[Contour labeling entries]
----

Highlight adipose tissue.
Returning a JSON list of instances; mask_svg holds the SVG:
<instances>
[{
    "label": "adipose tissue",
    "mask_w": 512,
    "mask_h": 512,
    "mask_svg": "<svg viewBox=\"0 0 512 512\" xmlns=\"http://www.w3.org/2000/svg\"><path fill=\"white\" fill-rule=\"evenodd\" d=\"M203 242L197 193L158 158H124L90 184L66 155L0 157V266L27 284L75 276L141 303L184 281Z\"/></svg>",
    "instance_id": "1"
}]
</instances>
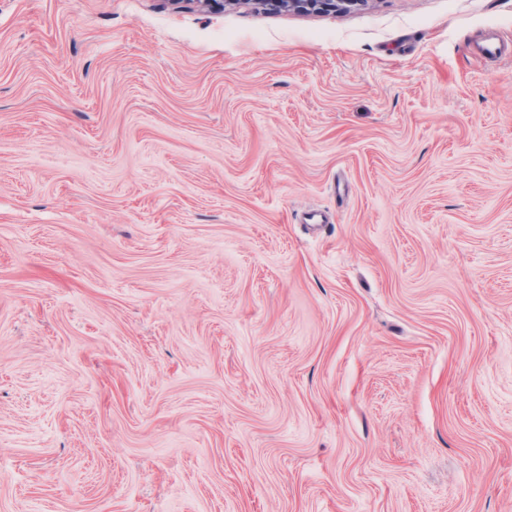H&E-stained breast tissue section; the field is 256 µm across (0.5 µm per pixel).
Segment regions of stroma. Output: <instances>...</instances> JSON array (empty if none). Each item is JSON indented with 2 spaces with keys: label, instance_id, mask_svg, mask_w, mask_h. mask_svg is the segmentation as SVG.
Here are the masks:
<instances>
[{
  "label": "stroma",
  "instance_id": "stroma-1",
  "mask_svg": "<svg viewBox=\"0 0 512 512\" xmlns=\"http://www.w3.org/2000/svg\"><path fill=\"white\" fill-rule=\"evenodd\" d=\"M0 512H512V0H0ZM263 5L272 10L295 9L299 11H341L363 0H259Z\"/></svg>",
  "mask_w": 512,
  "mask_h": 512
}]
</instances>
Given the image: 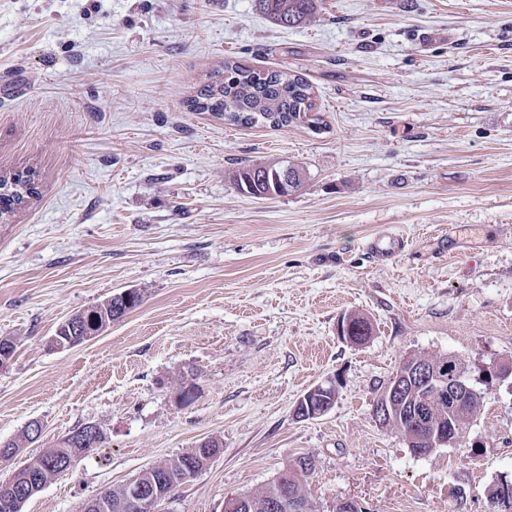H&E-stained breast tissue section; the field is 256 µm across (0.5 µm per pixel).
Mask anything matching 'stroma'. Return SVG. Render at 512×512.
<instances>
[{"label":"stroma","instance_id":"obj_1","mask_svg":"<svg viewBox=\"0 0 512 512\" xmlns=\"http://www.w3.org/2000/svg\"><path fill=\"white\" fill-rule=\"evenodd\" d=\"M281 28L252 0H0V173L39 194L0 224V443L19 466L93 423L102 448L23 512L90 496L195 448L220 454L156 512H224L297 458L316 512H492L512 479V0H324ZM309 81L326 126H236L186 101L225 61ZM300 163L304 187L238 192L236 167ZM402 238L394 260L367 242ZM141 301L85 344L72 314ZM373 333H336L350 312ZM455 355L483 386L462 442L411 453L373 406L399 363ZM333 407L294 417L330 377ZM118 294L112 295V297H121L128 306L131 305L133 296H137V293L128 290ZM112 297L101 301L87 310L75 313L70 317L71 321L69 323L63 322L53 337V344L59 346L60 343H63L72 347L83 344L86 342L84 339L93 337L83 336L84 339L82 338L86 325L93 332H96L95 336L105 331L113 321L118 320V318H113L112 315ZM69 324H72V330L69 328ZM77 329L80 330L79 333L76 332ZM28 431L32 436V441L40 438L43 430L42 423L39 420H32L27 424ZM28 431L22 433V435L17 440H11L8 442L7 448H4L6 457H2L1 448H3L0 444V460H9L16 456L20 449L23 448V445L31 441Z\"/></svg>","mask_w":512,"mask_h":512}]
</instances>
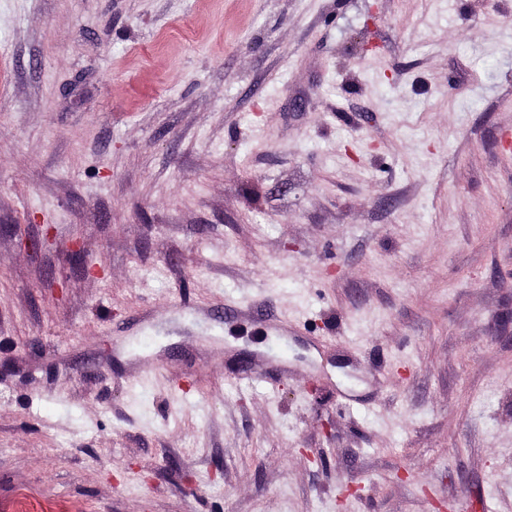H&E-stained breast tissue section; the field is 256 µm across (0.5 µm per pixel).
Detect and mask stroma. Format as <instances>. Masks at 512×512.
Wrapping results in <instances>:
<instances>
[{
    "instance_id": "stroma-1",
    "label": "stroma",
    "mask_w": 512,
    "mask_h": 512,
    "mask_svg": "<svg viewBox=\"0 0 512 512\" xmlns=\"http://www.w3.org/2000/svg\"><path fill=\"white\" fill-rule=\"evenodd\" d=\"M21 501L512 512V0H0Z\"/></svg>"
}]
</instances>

----

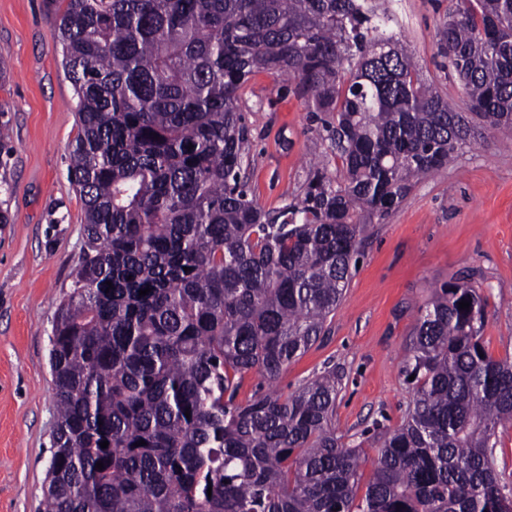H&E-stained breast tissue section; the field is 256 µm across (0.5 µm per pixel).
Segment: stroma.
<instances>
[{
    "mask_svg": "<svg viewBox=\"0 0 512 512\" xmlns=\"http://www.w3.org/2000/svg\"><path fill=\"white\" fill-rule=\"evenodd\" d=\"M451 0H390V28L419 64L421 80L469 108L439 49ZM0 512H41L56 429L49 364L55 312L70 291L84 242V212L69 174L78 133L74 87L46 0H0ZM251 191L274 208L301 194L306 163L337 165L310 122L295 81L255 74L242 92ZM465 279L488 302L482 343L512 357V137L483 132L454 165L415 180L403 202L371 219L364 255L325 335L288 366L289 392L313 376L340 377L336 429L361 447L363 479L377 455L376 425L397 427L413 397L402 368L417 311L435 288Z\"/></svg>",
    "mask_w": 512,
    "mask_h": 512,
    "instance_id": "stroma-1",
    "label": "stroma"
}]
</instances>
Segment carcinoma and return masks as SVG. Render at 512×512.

----

Nothing but the lines from the line that contains "Segment: stroma." through the line that contains "Segment carcinoma and" should be given again, each exactly as it stands, both ends included.

▶ **SOLUTION BELOW**:
Segment: stroma.
<instances>
[{
    "mask_svg": "<svg viewBox=\"0 0 512 512\" xmlns=\"http://www.w3.org/2000/svg\"><path fill=\"white\" fill-rule=\"evenodd\" d=\"M451 0H390V28L419 64L421 80L469 108L439 49ZM0 512H41L56 429L49 364L55 312L70 291L84 242V212L69 174L78 133L74 87L46 0H0ZM251 191L274 208L301 194L306 163L337 165L310 122L295 81L255 74L242 92ZM465 279L488 302L482 343L512 357V137L483 132L454 165L415 180L403 202L371 219L364 255L325 335L288 366L289 392L313 376L340 377L336 429L361 447L363 479L377 455L376 425L397 427L413 397L402 368L417 311L435 288Z\"/></svg>",
    "mask_w": 512,
    "mask_h": 512,
    "instance_id": "stroma-1",
    "label": "stroma"
}]
</instances>
Segment carcinoma and return masks as SVG. Render at 512×512.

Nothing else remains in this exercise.